EXERCISE DETAILS =
Print the whole listing again exactly, keeping no pictures in it.

DATASET EXCERPT =
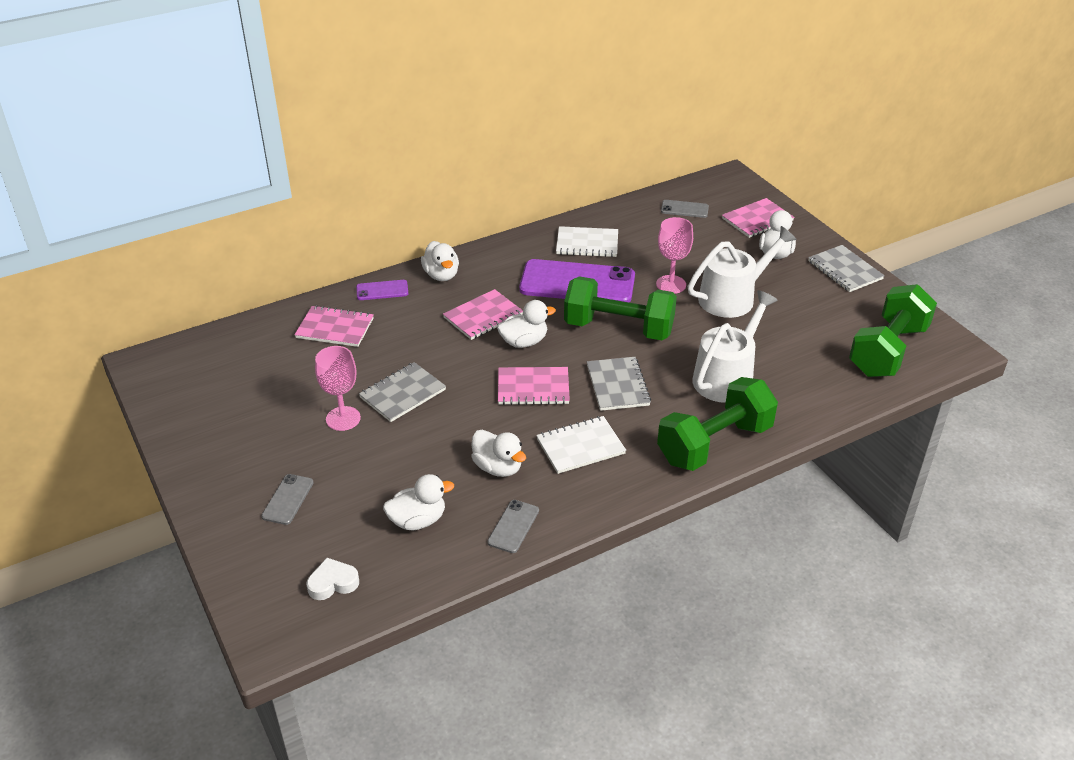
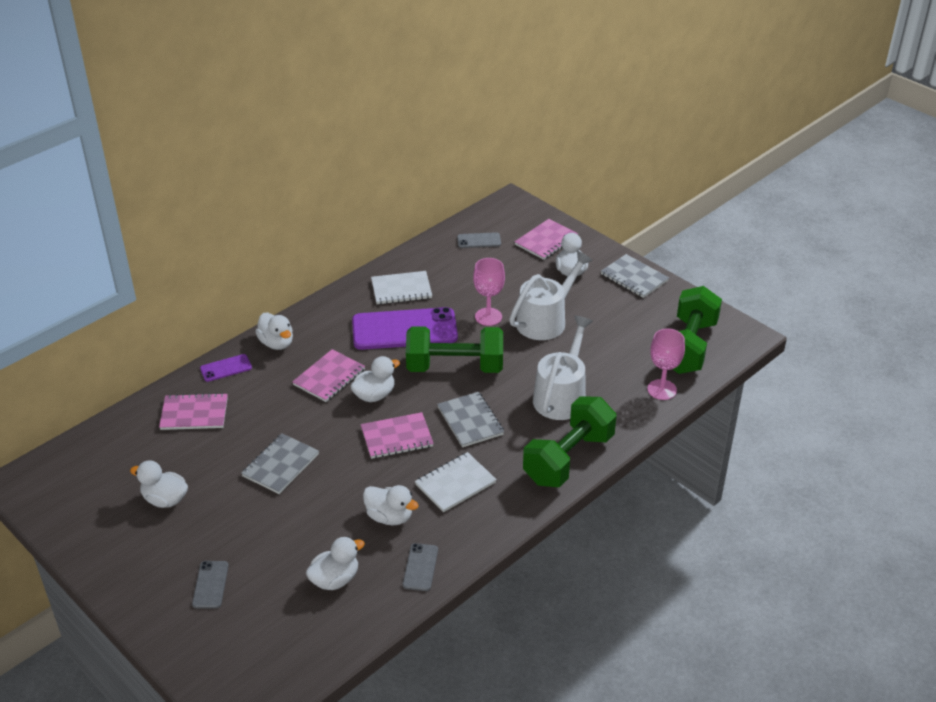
camera: 15 degrees left, 0 degrees up
(275, 406) = (165, 499): none -> white duck
(333, 583) = (279, 651): white heart -> none
(343, 418) = (234, 499): pink goblet -> pink goblet (662, 390)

ANSWER BOX =
camera: 15 degrees left, 0 degrees up
(275, 406) = (165, 499): none -> white duck
(333, 583) = (279, 651): white heart -> none
(343, 418) = (234, 499): pink goblet -> pink goblet (662, 390)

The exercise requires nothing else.